• **TASK OBJECTIVE**: Look over the listing below and report how many of its lines contain the string "plate", with no other words.

• **DATA BELOW**:
▬▬▬▬▬▬▬▬▬▬

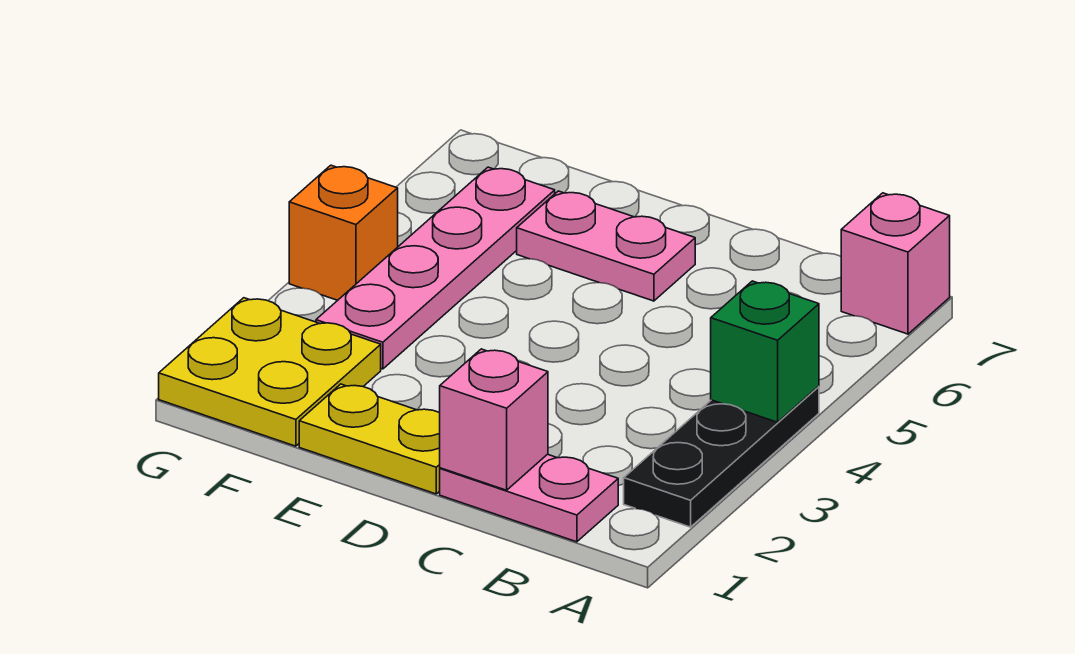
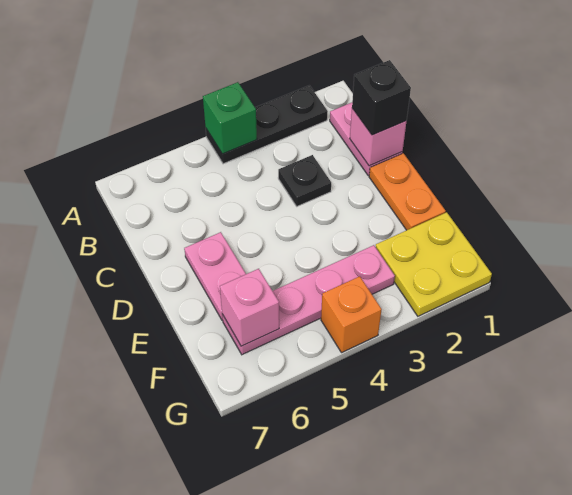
pink brick A7 level 1 -> pink brick F6 level 2
none -> black brick C1 level 3
none -> black plate C3 level 1
yellow plate D1:E1 level 1 -> orange plate D1:E1 level 1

▬▬▬▬▬▬▬▬▬▬

• **TASK RESULT**: 2